▶ _WRITTEN INSTRUCTION_
Copy the rows that begin at the line containing "Return (x, y) for each given word" and stop after the line containing "center [316, 1150].", changing "given" to "listed" and leaving everything else untouched. Return only those lines.

▶ _DATA ROWS_
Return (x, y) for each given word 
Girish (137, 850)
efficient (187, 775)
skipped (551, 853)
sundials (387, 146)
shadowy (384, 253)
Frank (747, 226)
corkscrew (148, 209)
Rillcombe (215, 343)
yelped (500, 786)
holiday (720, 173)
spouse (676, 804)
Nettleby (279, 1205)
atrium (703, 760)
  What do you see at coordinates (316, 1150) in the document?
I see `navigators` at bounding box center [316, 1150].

--

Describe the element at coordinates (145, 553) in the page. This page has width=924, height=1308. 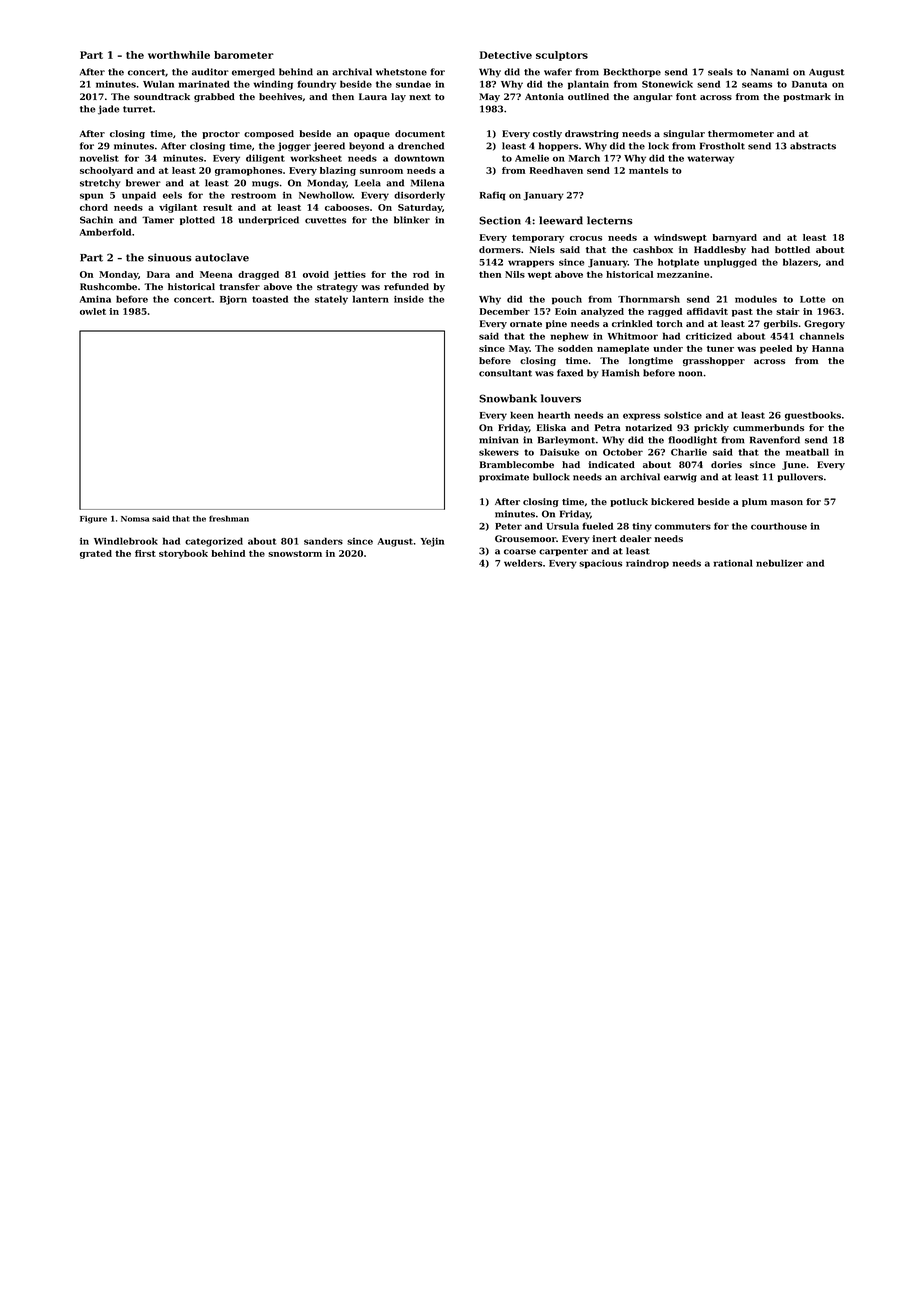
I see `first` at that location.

▶ _OUTPUT OF THE TASK_
Return (x, y) for each listed word 
Girish (137, 850)
efficient (187, 775)
skipped (551, 853)
sundials (387, 146)
shadowy (384, 253)
Frank (747, 226)
corkscrew (148, 209)
Rillcombe (215, 343)
yelped (500, 786)
holiday (720, 173)
spouse (676, 804)
Nettleby (279, 1205)
atrium (703, 760)
  What do you see at coordinates (316, 1150) in the document?
I see `navigators` at bounding box center [316, 1150].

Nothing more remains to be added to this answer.